• [Task goal] For each record below, output its text exactly and skip any picture.

Data to use Start Marker

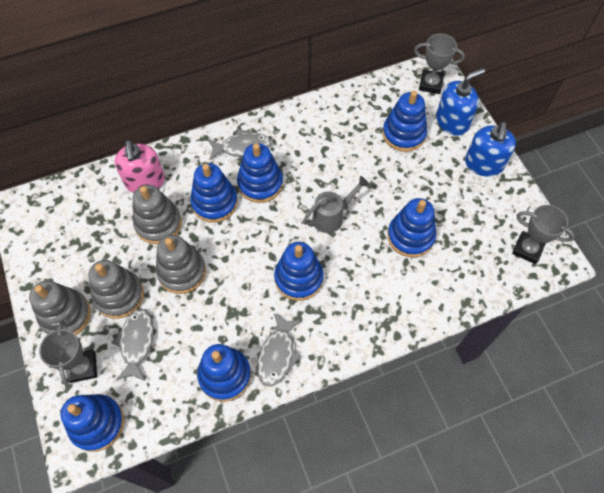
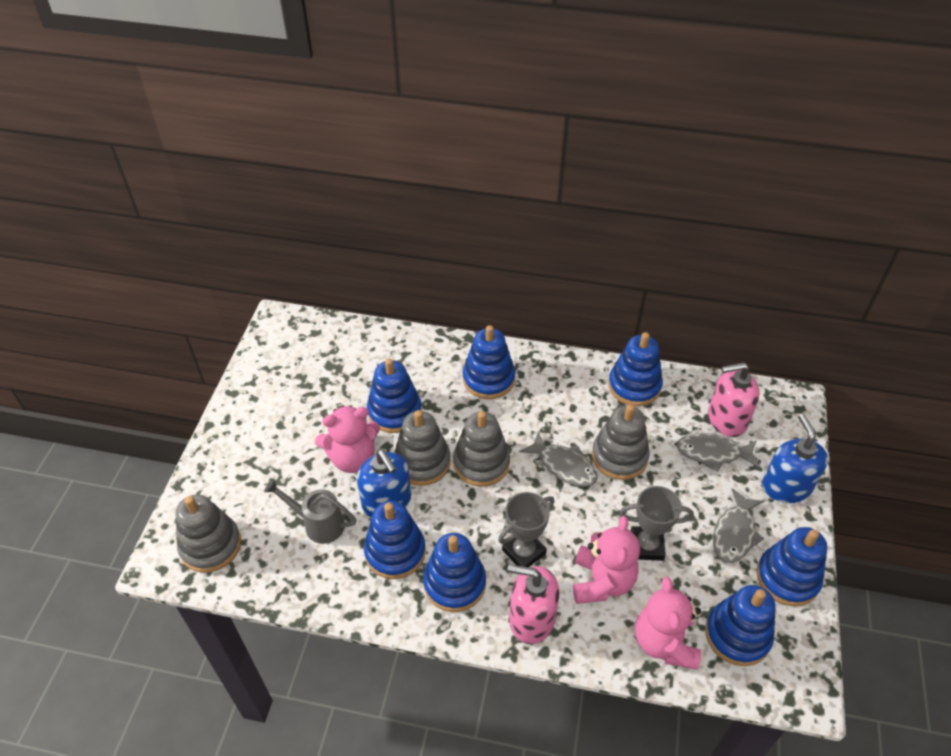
grey trophy: 3 -> 2
pink soap dispenser: 1 -> 2
pink teddy bear: 0 -> 3

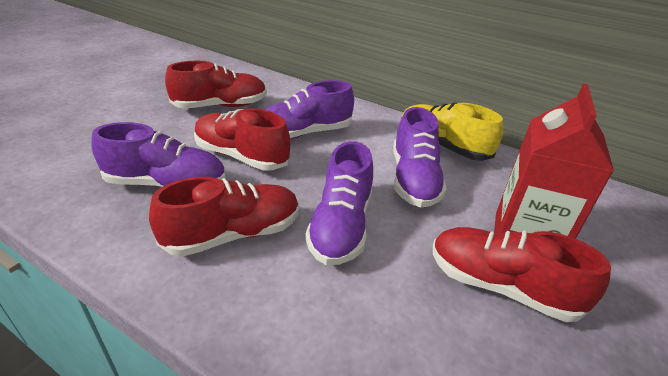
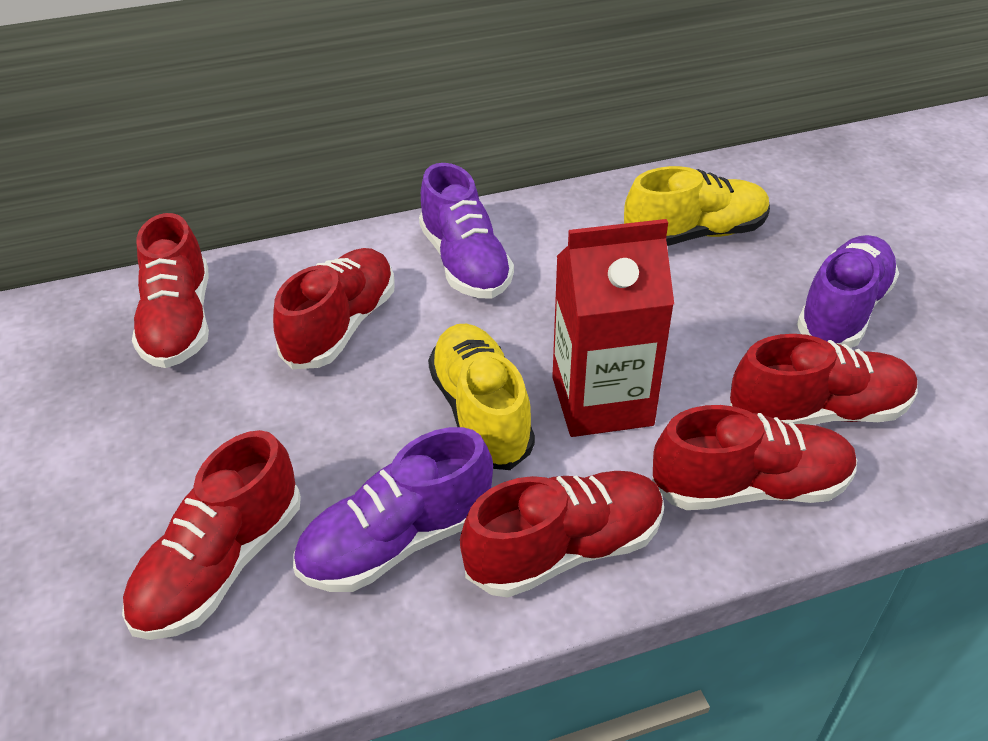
purple shoe: 4 -> 3
red shoe: 4 -> 6
yellow shoe: 1 -> 2

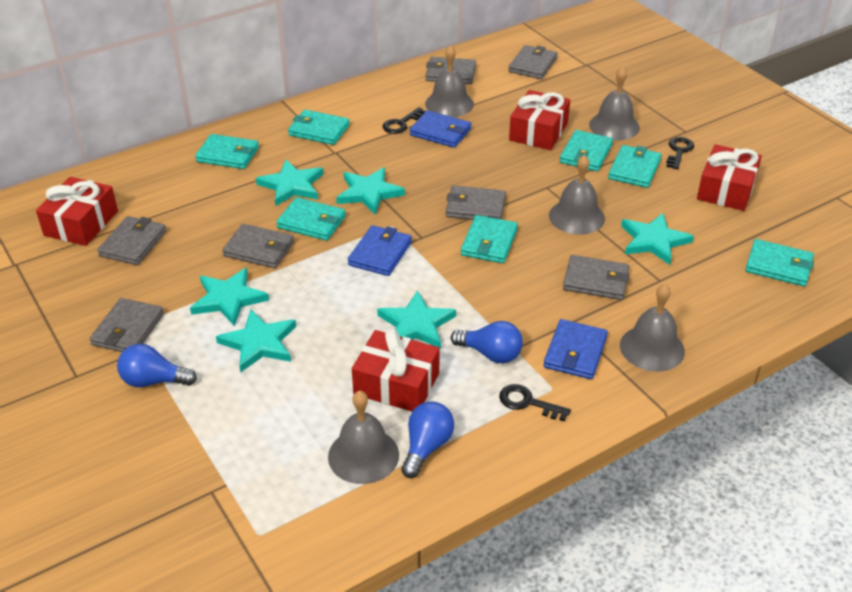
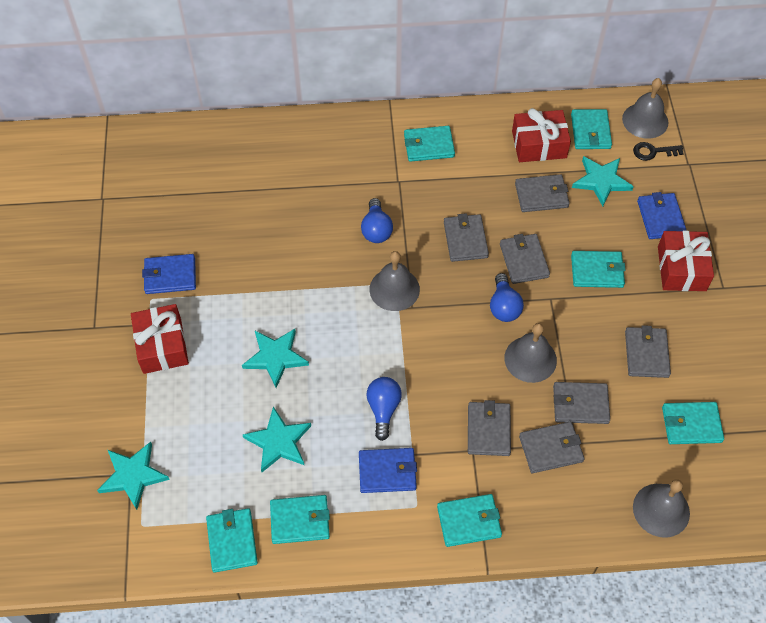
black key: 3 -> 1
grey bell: 5 -> 4
red gift: 4 -> 3
turquoise star: 6 -> 4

Data to use End Marker

• [Answer section]
grey trophy: 3 -> 2
pink soap dispenser: 1 -> 2
pink teddy bear: 0 -> 3

purple shoe: 4 -> 3
red shoe: 4 -> 6
yellow shoe: 1 -> 2

black key: 3 -> 1
grey bell: 5 -> 4
red gift: 4 -> 3
turquoise star: 6 -> 4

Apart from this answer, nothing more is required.